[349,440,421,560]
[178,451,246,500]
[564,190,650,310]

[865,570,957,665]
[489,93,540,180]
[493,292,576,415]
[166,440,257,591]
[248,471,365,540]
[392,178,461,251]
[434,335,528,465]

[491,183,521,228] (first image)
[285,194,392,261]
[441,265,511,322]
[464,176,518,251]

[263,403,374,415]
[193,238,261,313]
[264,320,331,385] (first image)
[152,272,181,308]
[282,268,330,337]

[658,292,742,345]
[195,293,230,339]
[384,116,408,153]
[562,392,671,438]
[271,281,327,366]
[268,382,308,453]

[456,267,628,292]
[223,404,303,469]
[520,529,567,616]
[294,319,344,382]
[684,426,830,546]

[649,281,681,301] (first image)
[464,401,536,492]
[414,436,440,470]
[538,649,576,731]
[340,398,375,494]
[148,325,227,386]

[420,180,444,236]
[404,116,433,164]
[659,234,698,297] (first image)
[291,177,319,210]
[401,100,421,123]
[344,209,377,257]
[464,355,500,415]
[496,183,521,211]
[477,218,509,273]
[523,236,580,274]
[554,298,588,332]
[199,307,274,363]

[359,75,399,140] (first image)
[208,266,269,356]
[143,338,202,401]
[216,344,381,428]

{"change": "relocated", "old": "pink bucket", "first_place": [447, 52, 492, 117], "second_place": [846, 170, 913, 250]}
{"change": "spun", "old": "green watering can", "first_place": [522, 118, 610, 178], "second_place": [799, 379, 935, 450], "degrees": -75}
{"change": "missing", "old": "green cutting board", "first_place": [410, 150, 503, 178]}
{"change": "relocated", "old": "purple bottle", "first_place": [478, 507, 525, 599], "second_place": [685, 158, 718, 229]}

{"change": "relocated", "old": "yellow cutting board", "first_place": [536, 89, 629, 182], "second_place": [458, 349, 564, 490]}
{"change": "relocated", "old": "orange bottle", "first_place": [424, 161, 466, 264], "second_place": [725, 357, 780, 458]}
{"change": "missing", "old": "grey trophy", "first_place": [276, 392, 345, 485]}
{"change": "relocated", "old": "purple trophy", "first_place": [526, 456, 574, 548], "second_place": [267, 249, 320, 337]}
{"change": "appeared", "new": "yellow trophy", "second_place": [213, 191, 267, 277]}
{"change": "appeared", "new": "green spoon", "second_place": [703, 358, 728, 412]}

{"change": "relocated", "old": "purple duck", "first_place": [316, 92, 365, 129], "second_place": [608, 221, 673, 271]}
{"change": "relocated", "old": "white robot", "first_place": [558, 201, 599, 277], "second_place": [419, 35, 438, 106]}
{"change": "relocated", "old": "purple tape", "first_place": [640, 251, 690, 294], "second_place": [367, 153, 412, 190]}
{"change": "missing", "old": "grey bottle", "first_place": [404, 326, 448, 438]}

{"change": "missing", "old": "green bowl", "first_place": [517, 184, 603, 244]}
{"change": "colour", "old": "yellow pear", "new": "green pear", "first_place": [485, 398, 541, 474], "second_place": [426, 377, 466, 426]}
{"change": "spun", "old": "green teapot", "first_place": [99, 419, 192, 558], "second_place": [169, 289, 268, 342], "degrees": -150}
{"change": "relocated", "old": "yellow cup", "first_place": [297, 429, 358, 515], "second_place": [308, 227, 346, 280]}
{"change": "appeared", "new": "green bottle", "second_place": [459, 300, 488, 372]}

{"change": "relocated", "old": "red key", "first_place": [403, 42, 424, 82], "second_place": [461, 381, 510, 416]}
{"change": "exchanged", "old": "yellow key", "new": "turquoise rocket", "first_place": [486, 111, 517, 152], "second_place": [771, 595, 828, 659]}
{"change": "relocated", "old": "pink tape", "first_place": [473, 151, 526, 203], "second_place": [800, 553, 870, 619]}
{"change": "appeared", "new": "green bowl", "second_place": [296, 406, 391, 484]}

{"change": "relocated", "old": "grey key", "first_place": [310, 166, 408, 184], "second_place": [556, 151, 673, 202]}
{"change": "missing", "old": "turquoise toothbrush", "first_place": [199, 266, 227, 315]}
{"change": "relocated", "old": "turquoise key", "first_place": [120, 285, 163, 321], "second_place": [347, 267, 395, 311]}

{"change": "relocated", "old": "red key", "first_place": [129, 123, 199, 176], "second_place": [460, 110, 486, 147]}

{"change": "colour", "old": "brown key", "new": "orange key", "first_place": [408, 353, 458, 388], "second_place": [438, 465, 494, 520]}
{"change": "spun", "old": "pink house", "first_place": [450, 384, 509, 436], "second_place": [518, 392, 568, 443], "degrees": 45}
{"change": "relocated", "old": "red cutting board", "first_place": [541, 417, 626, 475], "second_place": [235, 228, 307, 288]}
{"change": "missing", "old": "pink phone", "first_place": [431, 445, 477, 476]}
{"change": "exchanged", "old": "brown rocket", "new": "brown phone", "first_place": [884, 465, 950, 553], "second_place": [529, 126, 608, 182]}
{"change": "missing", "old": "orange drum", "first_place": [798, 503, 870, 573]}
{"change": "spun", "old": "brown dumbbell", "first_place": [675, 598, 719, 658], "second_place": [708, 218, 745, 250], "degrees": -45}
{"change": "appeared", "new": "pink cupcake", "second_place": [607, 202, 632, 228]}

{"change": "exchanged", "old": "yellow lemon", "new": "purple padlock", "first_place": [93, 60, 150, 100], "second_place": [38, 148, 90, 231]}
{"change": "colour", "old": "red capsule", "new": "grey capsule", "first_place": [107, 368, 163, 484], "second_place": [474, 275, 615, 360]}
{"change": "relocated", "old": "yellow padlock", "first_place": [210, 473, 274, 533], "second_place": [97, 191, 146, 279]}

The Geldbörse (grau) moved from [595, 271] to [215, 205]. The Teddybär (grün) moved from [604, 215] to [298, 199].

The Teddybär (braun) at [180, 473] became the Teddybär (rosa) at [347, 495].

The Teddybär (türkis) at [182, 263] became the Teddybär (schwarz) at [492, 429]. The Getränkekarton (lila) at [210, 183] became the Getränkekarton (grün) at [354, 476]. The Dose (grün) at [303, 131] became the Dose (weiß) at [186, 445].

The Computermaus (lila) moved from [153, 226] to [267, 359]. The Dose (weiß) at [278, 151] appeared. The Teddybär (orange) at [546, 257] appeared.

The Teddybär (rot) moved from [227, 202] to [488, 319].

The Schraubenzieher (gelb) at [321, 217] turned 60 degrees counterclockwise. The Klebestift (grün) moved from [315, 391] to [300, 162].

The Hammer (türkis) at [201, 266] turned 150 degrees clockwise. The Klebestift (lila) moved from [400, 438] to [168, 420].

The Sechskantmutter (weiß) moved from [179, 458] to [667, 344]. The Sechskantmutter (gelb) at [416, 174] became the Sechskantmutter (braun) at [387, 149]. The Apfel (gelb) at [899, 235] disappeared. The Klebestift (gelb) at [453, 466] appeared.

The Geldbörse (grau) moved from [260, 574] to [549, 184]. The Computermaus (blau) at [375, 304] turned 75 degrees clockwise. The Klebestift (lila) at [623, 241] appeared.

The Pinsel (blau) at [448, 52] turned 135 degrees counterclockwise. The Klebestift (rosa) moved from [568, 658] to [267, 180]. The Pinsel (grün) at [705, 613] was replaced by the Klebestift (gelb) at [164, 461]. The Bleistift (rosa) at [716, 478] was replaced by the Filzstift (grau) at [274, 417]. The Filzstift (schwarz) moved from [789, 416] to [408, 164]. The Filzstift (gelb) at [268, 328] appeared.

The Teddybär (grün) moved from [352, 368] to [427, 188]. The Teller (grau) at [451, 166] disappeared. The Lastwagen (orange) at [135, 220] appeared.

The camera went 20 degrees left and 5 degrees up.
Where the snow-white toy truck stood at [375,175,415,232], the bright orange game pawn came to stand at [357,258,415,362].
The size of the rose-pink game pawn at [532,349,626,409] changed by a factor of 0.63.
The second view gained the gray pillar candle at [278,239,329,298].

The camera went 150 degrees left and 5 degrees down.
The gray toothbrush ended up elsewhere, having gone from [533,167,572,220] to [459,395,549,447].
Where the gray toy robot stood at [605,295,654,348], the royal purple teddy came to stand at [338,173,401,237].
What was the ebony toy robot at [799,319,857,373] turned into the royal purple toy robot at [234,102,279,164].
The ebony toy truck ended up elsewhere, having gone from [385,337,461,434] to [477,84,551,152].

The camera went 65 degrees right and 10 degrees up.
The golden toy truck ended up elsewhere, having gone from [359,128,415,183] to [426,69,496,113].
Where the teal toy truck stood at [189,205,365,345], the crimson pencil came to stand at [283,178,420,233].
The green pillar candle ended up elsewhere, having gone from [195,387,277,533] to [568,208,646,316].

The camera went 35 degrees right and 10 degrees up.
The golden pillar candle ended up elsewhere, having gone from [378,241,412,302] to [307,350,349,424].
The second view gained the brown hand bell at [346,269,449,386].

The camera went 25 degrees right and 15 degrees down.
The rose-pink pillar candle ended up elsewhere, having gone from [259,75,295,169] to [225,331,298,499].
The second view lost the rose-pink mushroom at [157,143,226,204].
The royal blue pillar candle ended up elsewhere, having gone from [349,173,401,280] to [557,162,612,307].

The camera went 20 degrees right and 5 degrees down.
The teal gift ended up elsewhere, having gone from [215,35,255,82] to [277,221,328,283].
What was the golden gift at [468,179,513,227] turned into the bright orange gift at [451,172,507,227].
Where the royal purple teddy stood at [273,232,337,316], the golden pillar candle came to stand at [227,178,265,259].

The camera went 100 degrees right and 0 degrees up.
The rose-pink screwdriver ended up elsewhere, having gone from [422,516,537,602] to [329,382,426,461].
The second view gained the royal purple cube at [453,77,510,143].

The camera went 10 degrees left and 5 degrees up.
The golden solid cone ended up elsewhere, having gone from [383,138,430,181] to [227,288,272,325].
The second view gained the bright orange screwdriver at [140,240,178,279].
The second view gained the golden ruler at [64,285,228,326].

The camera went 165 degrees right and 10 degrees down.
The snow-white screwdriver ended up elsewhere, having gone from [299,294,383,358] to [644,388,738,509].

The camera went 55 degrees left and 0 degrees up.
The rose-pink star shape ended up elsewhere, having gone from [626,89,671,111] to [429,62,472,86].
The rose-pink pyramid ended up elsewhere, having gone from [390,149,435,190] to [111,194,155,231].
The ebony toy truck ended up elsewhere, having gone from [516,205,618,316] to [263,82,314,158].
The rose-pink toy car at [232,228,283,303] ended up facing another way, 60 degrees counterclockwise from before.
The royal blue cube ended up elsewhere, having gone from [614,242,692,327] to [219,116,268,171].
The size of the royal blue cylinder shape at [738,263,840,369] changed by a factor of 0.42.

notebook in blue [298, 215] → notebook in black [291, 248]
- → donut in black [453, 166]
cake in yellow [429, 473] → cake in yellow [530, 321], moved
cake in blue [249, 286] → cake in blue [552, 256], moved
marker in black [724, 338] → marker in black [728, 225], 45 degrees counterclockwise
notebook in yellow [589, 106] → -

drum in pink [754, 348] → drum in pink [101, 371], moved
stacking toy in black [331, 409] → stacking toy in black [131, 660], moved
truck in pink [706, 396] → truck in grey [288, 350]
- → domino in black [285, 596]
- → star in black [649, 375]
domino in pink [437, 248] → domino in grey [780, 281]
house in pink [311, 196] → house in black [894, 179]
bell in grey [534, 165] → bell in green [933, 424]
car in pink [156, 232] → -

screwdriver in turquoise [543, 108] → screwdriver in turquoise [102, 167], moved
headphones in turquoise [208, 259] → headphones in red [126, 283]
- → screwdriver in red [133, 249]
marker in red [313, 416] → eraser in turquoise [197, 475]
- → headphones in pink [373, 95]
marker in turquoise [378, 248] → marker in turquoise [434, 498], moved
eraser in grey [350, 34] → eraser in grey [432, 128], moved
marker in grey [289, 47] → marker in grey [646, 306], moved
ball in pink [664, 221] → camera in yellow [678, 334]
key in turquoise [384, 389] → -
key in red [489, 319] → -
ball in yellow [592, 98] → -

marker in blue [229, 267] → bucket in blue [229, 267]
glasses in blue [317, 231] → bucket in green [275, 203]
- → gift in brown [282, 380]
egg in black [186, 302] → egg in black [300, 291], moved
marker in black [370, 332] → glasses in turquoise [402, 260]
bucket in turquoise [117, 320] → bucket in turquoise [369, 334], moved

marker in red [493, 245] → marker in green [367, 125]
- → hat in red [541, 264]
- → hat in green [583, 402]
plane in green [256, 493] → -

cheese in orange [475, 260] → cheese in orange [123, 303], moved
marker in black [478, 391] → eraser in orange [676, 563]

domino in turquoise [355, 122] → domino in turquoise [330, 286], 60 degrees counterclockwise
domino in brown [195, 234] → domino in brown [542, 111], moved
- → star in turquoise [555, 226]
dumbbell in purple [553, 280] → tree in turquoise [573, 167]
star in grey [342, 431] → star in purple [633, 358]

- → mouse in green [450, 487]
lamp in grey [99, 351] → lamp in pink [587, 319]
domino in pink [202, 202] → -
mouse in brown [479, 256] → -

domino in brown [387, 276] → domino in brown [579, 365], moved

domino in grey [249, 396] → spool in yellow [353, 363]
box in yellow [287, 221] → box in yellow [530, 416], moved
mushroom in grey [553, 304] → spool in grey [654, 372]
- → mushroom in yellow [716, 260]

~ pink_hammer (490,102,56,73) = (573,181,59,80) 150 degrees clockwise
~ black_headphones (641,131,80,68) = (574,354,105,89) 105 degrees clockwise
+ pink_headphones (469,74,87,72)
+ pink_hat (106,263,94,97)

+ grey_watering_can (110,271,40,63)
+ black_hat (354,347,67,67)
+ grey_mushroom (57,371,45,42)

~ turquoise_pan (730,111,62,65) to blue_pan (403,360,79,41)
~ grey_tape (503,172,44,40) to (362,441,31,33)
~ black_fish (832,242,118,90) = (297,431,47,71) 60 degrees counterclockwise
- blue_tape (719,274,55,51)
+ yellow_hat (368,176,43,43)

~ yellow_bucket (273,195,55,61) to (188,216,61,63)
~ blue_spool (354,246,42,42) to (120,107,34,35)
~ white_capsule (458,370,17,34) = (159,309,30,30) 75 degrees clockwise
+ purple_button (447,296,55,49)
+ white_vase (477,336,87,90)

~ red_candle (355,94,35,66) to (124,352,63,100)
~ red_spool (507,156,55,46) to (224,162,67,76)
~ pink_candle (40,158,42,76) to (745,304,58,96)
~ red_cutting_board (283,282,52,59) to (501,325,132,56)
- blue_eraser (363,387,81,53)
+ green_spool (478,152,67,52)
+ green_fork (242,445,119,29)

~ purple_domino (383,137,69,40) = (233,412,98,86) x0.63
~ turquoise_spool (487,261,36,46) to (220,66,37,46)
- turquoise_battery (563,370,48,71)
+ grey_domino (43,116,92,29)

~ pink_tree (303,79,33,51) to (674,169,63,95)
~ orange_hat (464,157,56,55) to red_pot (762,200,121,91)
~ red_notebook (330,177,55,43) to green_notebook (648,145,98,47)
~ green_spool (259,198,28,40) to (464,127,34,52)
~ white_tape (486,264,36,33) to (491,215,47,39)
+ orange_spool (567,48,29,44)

################

Show every line in the records above that contains the word "ebony".

What was the ebony toy robot at [799,319,857,373] turned into the royal purple toy robot at [234,102,279,164].
The ebony toy truck ended up elsewhere, having gone from [385,337,461,434] to [477,84,551,152].
The ebony toy truck ended up elsewhere, having gone from [516,205,618,316] to [263,82,314,158].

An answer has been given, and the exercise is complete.